### WHAT IS REQUIRED
Would you return, word for word, the lines of the data below from the line with "D1: diode 1N4004" through the line with "Q1: NMOS SI2302", and no others?

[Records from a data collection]
--- START ---

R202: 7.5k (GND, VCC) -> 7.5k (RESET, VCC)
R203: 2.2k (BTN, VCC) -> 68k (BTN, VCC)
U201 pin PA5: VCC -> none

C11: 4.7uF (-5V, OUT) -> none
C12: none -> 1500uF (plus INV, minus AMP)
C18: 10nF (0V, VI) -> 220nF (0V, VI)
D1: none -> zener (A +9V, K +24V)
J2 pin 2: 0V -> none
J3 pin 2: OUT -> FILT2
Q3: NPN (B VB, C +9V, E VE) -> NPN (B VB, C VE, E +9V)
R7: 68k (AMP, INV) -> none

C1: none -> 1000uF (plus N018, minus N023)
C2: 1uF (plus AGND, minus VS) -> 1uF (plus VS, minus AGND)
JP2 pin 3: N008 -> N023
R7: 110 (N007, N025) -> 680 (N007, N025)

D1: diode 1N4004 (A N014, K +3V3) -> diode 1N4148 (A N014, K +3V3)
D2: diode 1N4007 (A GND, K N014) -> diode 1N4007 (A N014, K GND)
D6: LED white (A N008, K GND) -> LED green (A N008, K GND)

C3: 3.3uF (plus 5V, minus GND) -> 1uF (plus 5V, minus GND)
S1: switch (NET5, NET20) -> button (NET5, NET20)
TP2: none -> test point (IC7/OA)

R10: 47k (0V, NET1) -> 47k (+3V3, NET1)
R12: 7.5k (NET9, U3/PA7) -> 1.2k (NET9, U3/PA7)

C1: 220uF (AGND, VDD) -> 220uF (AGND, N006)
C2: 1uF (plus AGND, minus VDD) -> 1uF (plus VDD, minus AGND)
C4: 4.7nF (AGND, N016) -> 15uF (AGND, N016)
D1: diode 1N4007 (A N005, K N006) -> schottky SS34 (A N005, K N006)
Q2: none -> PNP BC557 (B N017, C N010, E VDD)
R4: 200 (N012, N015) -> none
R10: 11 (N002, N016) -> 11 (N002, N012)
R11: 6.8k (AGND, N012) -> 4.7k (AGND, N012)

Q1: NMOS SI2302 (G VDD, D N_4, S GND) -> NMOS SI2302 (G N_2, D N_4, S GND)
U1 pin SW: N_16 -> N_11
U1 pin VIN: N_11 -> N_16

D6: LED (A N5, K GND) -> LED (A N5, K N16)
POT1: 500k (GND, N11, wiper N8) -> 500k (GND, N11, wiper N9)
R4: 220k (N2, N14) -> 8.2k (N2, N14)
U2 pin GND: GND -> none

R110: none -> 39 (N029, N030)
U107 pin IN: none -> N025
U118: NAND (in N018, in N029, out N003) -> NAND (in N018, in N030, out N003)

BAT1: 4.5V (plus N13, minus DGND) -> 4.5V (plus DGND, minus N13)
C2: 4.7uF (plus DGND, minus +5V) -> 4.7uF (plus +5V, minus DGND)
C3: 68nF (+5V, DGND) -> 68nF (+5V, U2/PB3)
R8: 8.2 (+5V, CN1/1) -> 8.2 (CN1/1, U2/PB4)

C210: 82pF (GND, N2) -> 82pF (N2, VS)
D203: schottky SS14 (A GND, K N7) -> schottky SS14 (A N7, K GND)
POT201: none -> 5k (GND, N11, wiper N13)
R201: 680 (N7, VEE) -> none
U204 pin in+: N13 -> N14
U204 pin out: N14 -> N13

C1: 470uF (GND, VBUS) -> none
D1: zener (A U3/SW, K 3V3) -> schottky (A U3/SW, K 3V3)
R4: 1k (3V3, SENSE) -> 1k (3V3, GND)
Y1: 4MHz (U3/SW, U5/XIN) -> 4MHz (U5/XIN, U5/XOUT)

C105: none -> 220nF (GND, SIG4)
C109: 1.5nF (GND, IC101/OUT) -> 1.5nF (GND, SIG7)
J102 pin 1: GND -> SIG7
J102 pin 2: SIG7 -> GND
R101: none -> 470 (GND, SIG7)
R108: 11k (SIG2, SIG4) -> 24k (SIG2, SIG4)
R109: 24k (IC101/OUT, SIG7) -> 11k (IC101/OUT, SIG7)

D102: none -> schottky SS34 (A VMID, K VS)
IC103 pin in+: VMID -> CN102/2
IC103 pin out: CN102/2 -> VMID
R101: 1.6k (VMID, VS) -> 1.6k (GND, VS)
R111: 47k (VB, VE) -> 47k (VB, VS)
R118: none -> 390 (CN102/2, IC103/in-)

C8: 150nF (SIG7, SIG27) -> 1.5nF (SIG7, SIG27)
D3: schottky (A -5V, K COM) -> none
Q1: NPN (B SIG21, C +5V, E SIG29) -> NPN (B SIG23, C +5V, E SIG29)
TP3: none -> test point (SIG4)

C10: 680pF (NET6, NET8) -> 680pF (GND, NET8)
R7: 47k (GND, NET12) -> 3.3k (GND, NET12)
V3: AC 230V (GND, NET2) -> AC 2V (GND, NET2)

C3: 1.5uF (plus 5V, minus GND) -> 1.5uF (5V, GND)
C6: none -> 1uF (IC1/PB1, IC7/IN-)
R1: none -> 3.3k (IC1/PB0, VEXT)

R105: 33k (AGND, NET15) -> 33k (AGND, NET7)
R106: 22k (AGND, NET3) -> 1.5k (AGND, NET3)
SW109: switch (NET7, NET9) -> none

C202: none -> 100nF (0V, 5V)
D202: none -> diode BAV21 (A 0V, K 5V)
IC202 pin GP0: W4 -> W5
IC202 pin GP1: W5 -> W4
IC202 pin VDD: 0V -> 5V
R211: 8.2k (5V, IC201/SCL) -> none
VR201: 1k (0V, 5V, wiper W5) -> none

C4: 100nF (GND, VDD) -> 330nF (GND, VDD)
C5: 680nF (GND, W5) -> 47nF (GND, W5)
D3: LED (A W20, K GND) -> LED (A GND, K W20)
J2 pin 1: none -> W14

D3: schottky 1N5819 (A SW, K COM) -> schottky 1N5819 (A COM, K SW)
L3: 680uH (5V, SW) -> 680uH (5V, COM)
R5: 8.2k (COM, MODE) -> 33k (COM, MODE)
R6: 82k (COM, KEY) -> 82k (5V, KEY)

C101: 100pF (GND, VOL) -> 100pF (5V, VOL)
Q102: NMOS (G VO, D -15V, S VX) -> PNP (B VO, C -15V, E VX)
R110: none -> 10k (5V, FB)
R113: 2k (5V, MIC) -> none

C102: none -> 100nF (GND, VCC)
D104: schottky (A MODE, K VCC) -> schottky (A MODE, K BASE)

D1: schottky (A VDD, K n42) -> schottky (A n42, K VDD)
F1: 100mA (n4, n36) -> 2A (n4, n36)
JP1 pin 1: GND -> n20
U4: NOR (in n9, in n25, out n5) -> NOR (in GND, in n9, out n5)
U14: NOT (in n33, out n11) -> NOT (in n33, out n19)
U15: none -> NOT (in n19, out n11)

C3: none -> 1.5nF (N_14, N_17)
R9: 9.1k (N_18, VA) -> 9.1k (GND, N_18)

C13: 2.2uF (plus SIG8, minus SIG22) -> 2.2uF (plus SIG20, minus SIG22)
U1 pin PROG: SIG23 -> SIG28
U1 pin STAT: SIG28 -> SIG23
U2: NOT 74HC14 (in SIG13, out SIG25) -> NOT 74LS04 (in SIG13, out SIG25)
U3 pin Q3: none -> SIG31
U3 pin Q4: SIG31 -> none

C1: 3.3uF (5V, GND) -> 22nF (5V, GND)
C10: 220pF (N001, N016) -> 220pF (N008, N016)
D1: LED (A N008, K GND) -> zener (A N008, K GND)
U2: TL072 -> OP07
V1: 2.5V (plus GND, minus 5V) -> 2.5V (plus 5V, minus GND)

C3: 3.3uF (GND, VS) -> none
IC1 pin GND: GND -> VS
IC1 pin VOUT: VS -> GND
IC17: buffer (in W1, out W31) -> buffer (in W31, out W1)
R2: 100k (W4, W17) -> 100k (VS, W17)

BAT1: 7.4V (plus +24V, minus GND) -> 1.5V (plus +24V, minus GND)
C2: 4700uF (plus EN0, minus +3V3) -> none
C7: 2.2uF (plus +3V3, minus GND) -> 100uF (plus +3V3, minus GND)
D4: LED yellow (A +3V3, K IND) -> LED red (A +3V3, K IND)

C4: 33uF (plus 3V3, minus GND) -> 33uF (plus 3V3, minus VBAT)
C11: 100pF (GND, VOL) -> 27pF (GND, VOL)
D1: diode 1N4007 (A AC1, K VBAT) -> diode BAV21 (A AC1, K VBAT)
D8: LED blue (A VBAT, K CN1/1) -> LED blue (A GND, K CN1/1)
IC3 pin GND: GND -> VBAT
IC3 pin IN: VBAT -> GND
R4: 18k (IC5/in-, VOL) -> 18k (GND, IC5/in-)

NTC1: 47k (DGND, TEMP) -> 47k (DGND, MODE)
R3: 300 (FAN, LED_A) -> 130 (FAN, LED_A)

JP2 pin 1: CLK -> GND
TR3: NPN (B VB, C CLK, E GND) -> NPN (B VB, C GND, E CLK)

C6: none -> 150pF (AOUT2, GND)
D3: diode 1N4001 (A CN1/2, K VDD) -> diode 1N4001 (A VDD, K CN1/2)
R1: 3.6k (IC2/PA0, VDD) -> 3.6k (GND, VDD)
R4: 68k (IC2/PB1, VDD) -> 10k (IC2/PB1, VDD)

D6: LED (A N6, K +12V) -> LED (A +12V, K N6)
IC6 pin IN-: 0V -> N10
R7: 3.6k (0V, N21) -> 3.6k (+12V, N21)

--- END ---

### RESPONSE TO THIS TASK
D1: diode 1N4004 (A N014, K +3V3) -> diode 1N4148 (A N014, K +3V3)
D2: diode 1N4007 (A GND, K N014) -> diode 1N4007 (A N014, K GND)
D6: LED white (A N008, K GND) -> LED green (A N008, K GND)

C3: 3.3uF (plus 5V, minus GND) -> 1uF (plus 5V, minus GND)
S1: switch (NET5, NET20) -> button (NET5, NET20)
TP2: none -> test point (IC7/OA)

R10: 47k (0V, NET1) -> 47k (+3V3, NET1)
R12: 7.5k (NET9, U3/PA7) -> 1.2k (NET9, U3/PA7)

C1: 220uF (AGND, VDD) -> 220uF (AGND, N006)
C2: 1uF (plus AGND, minus VDD) -> 1uF (plus VDD, minus AGND)
C4: 4.7nF (AGND, N016) -> 15uF (AGND, N016)
D1: diode 1N4007 (A N005, K N006) -> schottky SS34 (A N005, K N006)
Q2: none -> PNP BC557 (B N017, C N010, E VDD)
R4: 200 (N012, N015) -> none
R10: 11 (N002, N016) -> 11 (N002, N012)
R11: 6.8k (AGND, N012) -> 4.7k (AGND, N012)

Q1: NMOS SI2302 (G VDD, D N_4, S GND) -> NMOS SI2302 (G N_2, D N_4, S GND)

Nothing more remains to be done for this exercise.